Records:
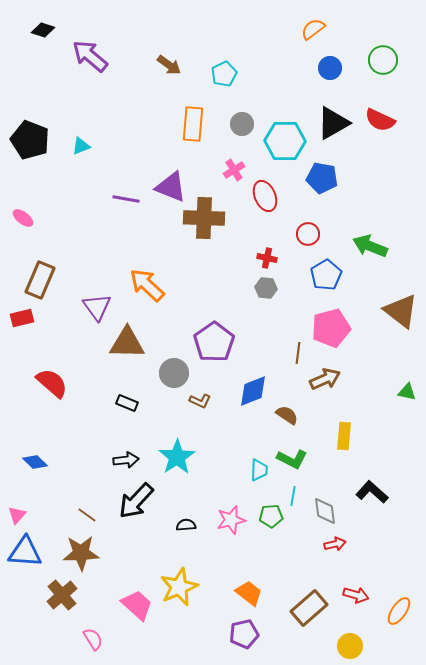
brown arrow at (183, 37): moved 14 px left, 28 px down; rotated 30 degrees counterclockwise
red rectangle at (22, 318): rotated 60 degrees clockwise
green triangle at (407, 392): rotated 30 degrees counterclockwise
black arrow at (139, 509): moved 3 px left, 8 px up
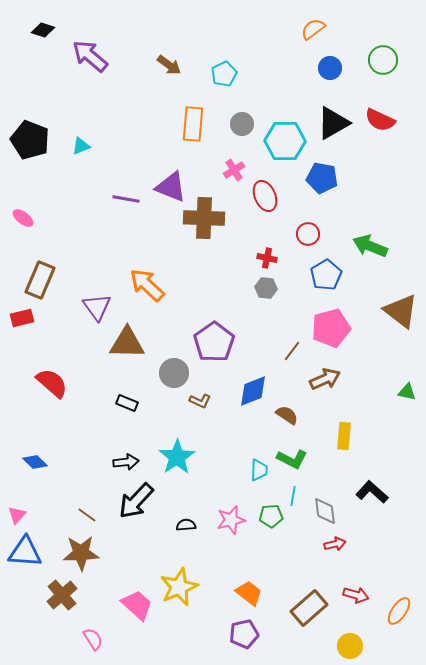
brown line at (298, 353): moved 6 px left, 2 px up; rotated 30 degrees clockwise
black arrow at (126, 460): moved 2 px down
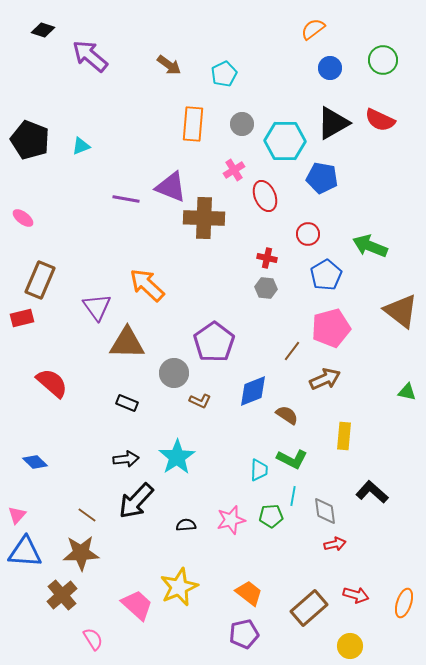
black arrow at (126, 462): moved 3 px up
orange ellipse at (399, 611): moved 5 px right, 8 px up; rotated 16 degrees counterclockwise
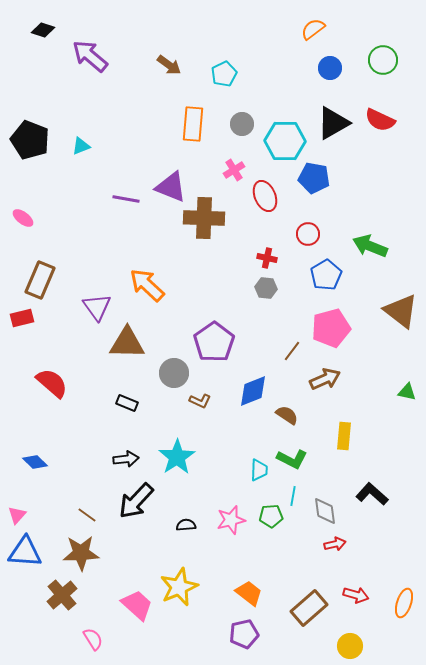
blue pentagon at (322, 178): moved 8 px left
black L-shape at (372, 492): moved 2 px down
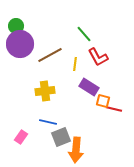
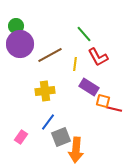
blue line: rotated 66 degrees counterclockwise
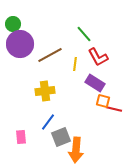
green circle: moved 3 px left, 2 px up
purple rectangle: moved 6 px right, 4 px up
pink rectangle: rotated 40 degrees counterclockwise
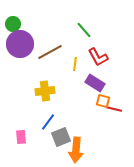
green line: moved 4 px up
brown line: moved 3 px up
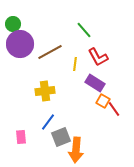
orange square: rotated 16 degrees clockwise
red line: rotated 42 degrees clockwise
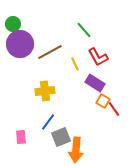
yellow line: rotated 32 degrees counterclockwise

Task requirements:
Starting from the line containing "green line: moved 4 px up" and running to the end of the records above, write out those lines as a numbered list, skipping blank lines and leaving out the picture lines.

Response:
1. green line: moved 4 px up
2. brown line: moved 3 px up
3. orange square: rotated 16 degrees clockwise
4. red line: rotated 42 degrees clockwise
5. yellow line: rotated 32 degrees counterclockwise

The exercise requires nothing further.